Exercise prompt: Using the records below, quote only the span that opens with the line containing "TOF3 pin XSHUT: A5 -> D6" and closes with the line containing "DIGITS pin DIO: GP17 -> GP4", exactly and inclusively.

Task material:
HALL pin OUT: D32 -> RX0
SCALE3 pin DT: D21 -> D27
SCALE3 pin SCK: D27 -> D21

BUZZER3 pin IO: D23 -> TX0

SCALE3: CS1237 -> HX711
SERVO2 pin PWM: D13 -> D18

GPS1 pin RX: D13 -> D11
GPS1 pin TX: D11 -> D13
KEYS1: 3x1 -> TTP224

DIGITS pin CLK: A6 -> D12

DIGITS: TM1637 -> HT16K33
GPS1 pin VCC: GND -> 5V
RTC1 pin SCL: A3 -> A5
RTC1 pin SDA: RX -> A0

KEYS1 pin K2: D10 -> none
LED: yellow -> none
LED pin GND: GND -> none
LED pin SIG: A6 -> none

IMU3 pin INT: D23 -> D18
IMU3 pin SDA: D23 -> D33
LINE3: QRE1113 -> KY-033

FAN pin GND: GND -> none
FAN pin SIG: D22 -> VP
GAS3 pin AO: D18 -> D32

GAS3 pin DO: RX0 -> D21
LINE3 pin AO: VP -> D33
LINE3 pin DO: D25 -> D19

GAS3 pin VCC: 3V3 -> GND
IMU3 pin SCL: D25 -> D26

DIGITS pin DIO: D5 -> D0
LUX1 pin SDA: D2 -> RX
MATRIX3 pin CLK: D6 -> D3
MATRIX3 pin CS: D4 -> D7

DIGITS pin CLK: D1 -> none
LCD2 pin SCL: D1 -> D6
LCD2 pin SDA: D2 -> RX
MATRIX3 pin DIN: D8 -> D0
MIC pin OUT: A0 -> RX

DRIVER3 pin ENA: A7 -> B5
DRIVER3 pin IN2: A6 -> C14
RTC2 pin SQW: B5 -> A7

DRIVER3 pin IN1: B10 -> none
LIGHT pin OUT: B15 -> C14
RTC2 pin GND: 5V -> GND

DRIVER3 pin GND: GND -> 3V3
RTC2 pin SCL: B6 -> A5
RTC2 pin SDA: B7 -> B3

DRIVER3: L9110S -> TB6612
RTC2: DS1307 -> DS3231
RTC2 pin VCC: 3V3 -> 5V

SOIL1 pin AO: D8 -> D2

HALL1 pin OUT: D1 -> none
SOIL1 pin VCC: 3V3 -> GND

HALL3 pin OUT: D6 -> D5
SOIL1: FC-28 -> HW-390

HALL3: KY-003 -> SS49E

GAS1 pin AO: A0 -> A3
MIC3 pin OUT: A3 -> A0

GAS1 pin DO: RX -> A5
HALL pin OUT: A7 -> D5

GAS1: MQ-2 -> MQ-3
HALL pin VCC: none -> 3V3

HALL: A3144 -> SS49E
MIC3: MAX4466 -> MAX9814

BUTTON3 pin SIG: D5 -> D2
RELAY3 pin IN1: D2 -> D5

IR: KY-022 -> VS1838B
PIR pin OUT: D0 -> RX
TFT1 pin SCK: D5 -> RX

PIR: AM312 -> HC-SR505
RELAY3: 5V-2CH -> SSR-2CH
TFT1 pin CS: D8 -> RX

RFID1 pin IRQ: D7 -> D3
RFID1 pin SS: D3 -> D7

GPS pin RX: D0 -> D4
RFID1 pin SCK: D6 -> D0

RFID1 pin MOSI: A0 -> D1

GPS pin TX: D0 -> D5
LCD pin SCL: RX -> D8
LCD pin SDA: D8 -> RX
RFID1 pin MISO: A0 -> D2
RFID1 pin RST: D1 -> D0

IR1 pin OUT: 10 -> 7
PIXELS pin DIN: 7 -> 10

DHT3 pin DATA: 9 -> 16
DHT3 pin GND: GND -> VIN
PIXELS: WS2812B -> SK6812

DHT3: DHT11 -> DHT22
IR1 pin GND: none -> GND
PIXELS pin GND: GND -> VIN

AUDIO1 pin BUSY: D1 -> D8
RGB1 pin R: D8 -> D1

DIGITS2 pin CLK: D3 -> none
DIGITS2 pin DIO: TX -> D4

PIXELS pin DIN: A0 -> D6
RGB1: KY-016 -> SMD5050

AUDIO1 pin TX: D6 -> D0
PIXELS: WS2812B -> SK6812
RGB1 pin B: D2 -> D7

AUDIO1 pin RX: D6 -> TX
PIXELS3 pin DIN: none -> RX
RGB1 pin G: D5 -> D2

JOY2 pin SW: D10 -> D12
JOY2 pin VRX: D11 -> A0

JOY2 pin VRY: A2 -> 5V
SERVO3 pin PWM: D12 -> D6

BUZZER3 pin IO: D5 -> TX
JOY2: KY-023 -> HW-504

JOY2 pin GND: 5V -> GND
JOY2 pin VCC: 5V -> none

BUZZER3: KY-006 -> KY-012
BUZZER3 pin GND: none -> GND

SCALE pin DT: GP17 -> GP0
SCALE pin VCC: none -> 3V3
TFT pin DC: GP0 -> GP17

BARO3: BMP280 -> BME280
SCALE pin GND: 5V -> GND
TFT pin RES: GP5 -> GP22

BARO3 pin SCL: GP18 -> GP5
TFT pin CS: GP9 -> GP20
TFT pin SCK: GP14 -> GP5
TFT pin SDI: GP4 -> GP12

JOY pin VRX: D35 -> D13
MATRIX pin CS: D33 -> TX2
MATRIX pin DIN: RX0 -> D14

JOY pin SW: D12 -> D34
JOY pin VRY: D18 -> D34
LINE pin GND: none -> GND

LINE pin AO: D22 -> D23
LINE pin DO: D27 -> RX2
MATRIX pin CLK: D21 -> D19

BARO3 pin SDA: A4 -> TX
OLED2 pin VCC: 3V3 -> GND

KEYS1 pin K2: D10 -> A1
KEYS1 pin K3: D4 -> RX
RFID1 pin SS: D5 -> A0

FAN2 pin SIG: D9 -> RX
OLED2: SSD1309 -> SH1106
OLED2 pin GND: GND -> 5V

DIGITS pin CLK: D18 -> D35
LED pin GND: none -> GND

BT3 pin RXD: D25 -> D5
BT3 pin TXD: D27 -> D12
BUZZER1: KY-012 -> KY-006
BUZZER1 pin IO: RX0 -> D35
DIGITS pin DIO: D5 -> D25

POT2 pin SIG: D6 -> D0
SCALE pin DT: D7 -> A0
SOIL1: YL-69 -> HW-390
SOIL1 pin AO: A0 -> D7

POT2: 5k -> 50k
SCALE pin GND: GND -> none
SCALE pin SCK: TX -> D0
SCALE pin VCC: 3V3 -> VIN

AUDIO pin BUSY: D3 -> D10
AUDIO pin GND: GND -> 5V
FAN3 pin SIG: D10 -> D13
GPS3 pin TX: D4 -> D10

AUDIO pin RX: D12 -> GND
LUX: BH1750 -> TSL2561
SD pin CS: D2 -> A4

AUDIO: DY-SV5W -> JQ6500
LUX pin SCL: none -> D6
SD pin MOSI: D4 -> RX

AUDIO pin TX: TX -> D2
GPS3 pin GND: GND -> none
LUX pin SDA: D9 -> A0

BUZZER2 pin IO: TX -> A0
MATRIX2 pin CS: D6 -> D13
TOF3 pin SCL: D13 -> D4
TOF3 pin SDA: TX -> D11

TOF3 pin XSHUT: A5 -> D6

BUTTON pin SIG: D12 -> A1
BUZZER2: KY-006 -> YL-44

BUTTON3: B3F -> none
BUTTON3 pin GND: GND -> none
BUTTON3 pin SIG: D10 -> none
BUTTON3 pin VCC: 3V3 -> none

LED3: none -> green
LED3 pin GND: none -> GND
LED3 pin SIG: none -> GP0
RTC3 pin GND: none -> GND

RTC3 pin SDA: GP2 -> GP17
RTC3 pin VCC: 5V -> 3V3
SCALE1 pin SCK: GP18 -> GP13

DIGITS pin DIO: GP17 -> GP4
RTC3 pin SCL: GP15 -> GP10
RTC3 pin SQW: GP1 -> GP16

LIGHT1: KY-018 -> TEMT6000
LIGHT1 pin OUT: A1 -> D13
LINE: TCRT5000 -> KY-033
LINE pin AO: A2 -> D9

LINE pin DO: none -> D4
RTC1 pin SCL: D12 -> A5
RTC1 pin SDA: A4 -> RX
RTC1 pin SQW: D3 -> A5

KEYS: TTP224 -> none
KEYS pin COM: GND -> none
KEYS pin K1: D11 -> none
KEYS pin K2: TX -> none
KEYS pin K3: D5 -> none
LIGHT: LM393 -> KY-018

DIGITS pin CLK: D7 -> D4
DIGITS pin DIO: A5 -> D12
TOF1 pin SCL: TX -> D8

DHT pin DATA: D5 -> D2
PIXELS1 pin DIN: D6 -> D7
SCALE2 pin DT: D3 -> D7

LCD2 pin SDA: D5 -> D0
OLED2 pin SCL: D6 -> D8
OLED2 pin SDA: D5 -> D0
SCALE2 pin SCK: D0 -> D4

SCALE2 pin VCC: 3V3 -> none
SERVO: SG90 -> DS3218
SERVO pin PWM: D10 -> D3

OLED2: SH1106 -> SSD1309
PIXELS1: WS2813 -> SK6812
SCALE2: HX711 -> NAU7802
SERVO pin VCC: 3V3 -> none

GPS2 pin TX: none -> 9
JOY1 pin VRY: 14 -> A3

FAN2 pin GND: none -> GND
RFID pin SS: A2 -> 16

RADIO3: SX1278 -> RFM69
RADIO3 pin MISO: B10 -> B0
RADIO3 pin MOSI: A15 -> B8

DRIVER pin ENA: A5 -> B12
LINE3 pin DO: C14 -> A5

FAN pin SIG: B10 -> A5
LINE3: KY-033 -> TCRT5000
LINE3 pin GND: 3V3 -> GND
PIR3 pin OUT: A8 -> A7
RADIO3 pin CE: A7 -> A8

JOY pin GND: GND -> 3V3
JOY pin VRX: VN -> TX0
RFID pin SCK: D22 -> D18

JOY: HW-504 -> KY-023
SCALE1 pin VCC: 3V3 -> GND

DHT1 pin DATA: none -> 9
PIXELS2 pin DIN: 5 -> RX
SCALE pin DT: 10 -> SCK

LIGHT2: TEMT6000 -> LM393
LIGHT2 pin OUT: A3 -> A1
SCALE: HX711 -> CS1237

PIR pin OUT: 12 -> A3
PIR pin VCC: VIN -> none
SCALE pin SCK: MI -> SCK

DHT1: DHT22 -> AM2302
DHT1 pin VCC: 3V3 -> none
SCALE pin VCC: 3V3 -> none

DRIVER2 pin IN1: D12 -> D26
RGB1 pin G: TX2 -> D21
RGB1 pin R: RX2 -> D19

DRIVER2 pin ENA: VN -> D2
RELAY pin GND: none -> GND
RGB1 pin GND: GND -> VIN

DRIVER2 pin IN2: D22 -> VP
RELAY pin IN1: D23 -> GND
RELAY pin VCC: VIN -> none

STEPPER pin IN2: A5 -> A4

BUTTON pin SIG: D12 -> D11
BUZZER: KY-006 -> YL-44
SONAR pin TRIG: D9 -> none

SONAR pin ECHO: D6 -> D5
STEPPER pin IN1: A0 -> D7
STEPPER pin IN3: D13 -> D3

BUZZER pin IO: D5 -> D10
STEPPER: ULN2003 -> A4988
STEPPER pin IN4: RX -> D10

Exercise solution:
TOF3 pin XSHUT: A5 -> D6

BUTTON pin SIG: D12 -> A1
BUZZER2: KY-006 -> YL-44

BUTTON3: B3F -> none
BUTTON3 pin GND: GND -> none
BUTTON3 pin SIG: D10 -> none
BUTTON3 pin VCC: 3V3 -> none

LED3: none -> green
LED3 pin GND: none -> GND
LED3 pin SIG: none -> GP0
RTC3 pin GND: none -> GND

RTC3 pin SDA: GP2 -> GP17
RTC3 pin VCC: 5V -> 3V3
SCALE1 pin SCK: GP18 -> GP13

DIGITS pin DIO: GP17 -> GP4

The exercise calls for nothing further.